### EXERCISE DIRECTIONS
From the records below, return every line containing the word "right".

### PROVIDED DATA
________

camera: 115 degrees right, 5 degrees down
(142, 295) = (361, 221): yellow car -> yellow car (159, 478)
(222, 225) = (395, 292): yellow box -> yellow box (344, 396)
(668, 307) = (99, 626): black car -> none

________

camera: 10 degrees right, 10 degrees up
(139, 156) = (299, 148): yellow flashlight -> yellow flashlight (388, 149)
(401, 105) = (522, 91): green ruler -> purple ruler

________

### EXPECTED ANSWER
camera: 115 degrees right, 5 degrees down
camera: 10 degrees right, 10 degrees up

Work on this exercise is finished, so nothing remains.